— Problem —
How many lines in this material include the string "dispenser"? Answer with the number and nothing further.

— Data for processing —
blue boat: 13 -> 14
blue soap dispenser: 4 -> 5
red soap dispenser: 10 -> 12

...

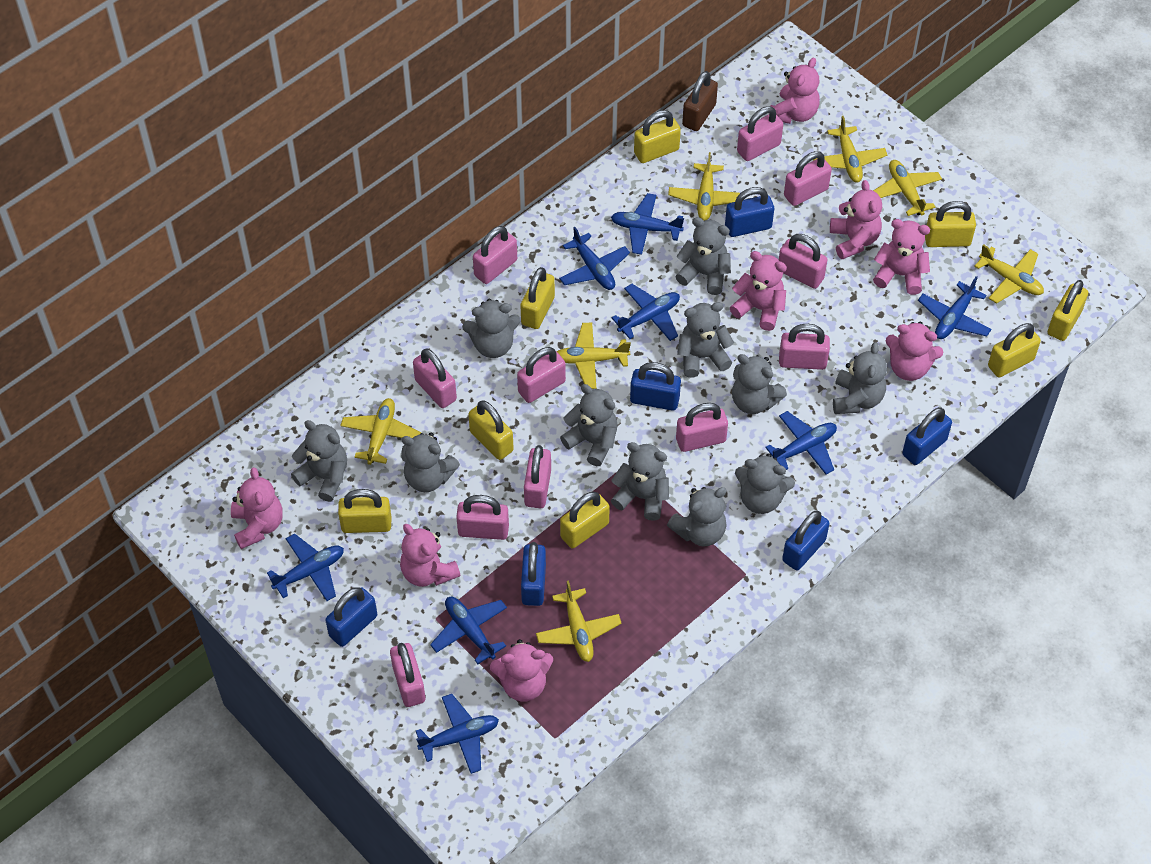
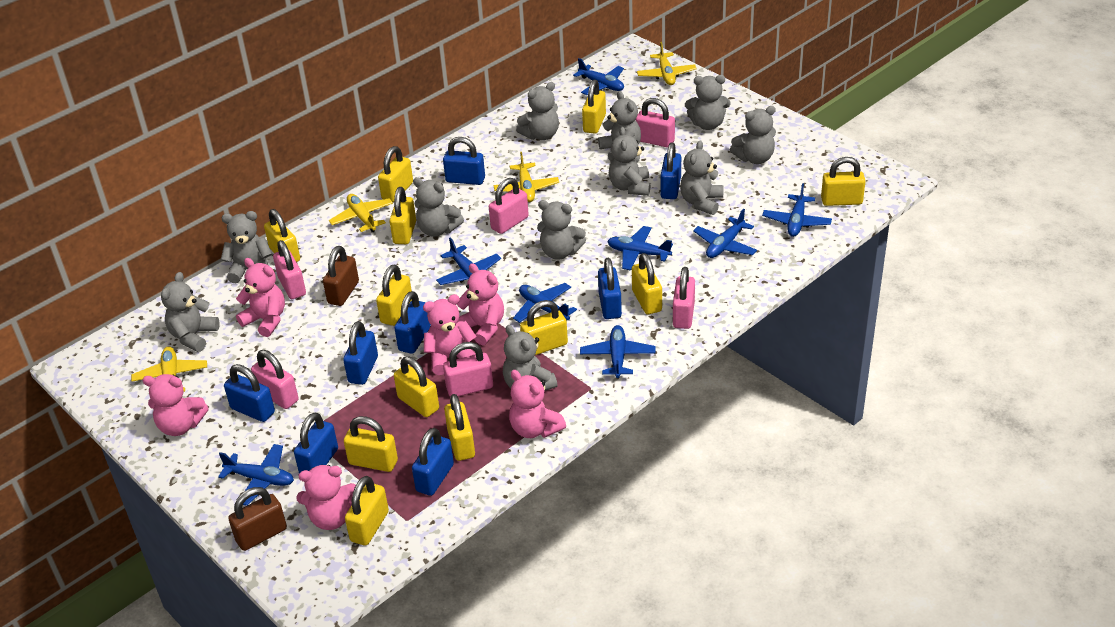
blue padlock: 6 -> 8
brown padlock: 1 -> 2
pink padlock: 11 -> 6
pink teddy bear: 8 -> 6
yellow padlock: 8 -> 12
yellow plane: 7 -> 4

— Exercise response —
2